- **WHAT IS NEEDED**
In your reply, repeat every entry exactly and skip over each picture.

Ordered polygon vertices

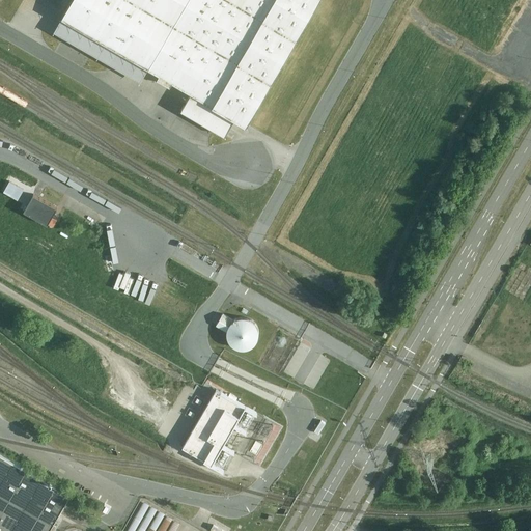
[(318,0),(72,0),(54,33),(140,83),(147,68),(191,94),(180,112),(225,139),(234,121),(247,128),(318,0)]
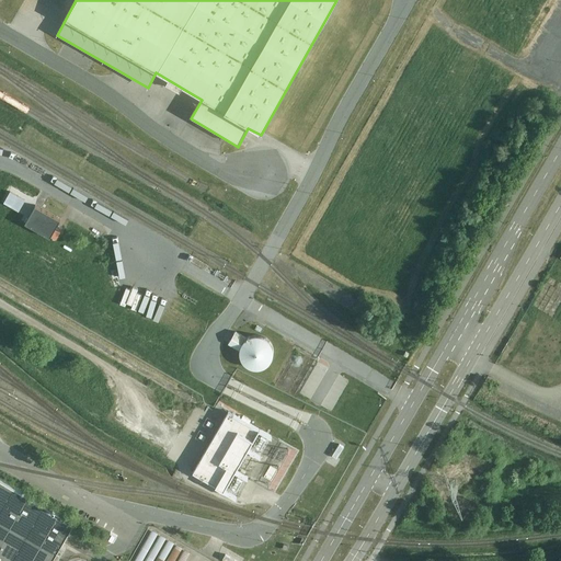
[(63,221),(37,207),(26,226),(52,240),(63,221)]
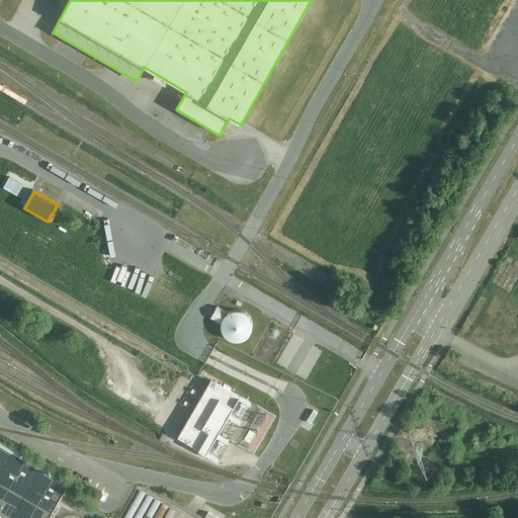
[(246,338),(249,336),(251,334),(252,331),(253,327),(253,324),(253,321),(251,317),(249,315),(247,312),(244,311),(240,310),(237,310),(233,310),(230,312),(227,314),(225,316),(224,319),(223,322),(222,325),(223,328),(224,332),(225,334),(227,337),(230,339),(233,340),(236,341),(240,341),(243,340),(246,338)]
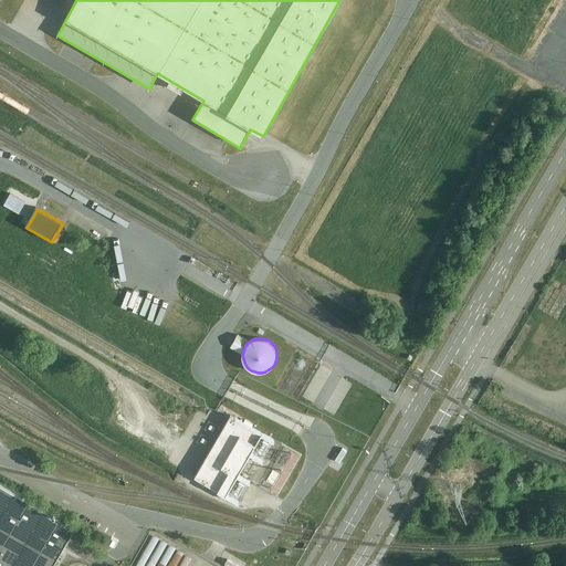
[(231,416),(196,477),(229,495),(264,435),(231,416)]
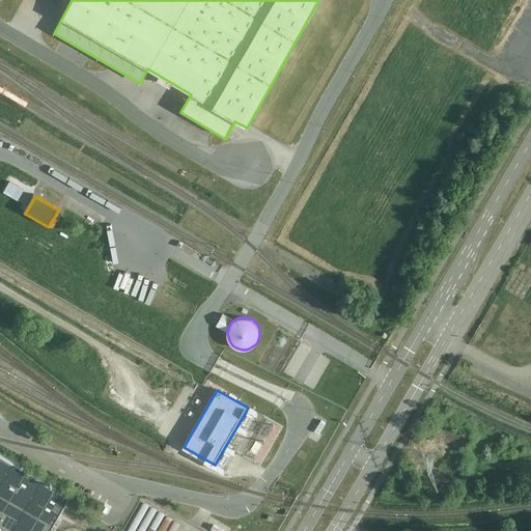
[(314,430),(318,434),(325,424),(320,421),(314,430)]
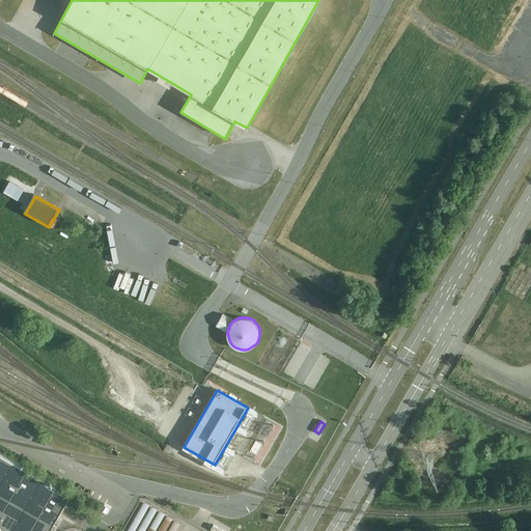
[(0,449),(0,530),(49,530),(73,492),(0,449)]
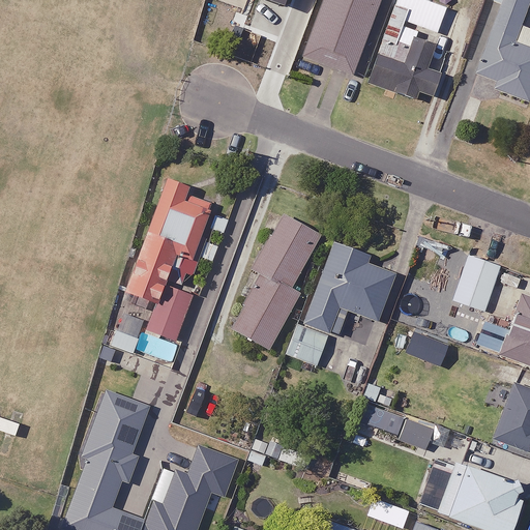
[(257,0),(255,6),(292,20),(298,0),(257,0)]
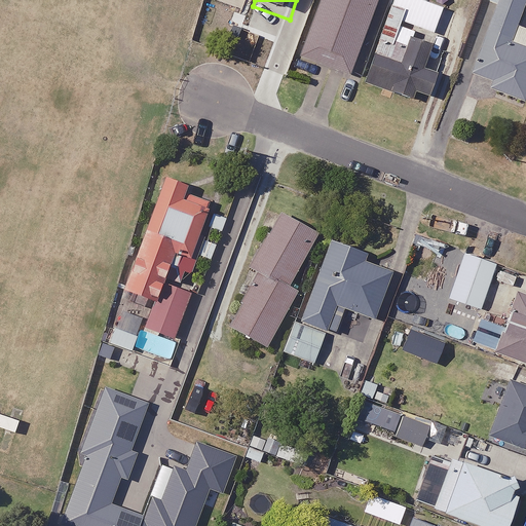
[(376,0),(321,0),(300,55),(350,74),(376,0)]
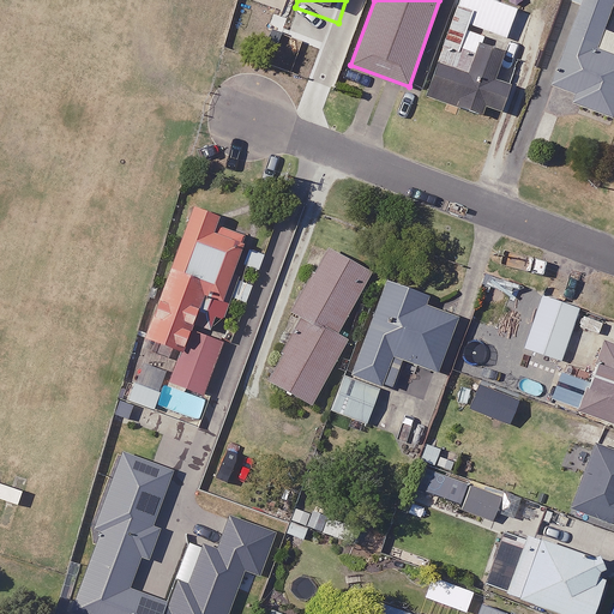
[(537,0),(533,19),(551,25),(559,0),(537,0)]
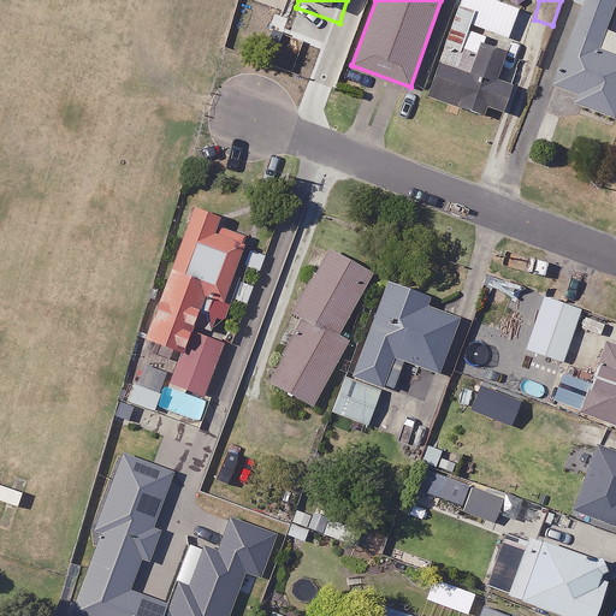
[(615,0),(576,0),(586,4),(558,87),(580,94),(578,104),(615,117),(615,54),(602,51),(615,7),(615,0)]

- **TASK RESPONSE**
[(318,0),(72,0),(54,33),(140,83),(147,68),(191,94),(180,112),(225,139),(234,121),(247,128),(318,0)]
[(63,221),(37,207),(26,226),(52,240),(63,221)]
[(246,338),(249,336),(251,334),(252,331),(253,327),(253,324),(253,321),(251,317),(249,315),(247,312),(244,311),(240,310),(237,310),(233,310),(230,312),(227,314),(225,316),(224,319),(223,322),(222,325),(223,328),(224,332),(225,334),(227,337),(230,339),(233,340),(236,341),(240,341),(243,340),(246,338)]
[(231,416),(196,477),(229,495),(264,435),(231,416)]
[(314,430),(318,434),(325,424),(320,421),(314,430)]
[(0,449),(0,530),(49,530),(73,492),(0,449)]
[(257,0),(255,6),(292,20),(298,0),(257,0)]
[(376,0),(321,0),(300,55),(350,74),(376,0)]
[(537,0),(533,19),(551,25),(559,0),(537,0)]
[(615,0),(576,0),(586,4),(558,87),(580,94),(578,104),(615,117),(615,54),(602,51),(615,7),(615,0)]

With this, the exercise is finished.